Top of Task data

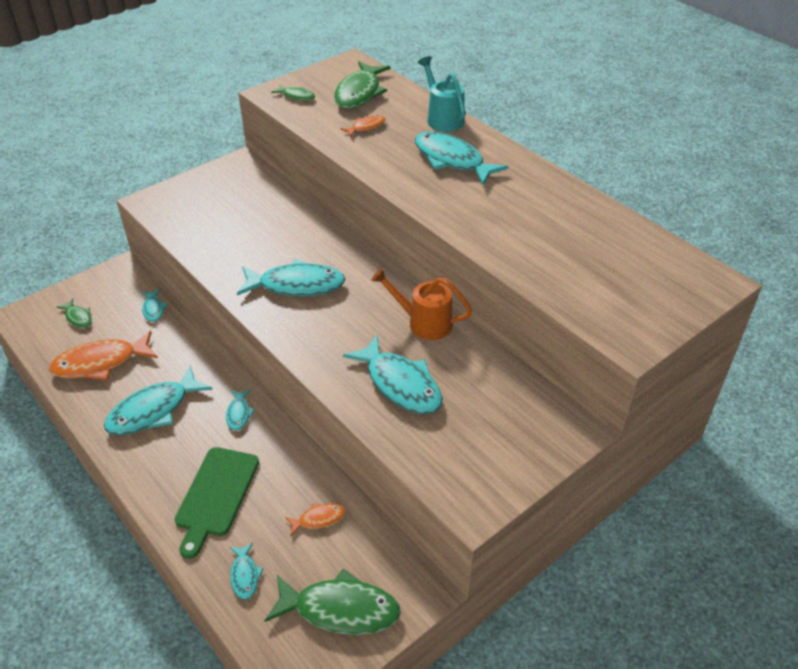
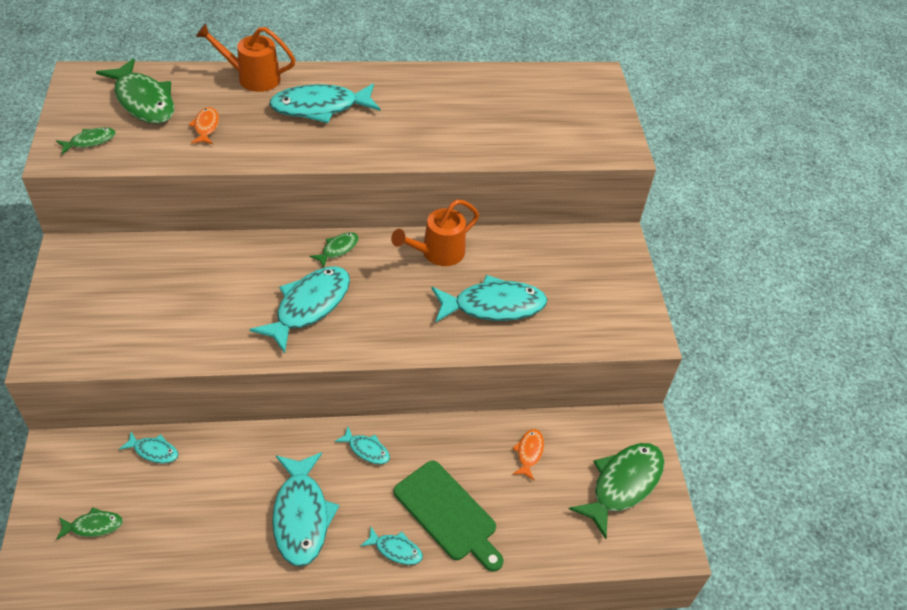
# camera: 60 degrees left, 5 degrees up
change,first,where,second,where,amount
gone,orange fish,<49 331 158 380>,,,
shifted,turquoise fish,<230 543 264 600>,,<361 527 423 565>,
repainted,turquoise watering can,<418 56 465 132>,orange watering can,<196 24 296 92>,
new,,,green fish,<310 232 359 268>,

Bottom of Task data

* [Exercise brief] Provide the number of lines in the data above that contain the string "turquoise", and nothing else.

* [Result of this exercise] 2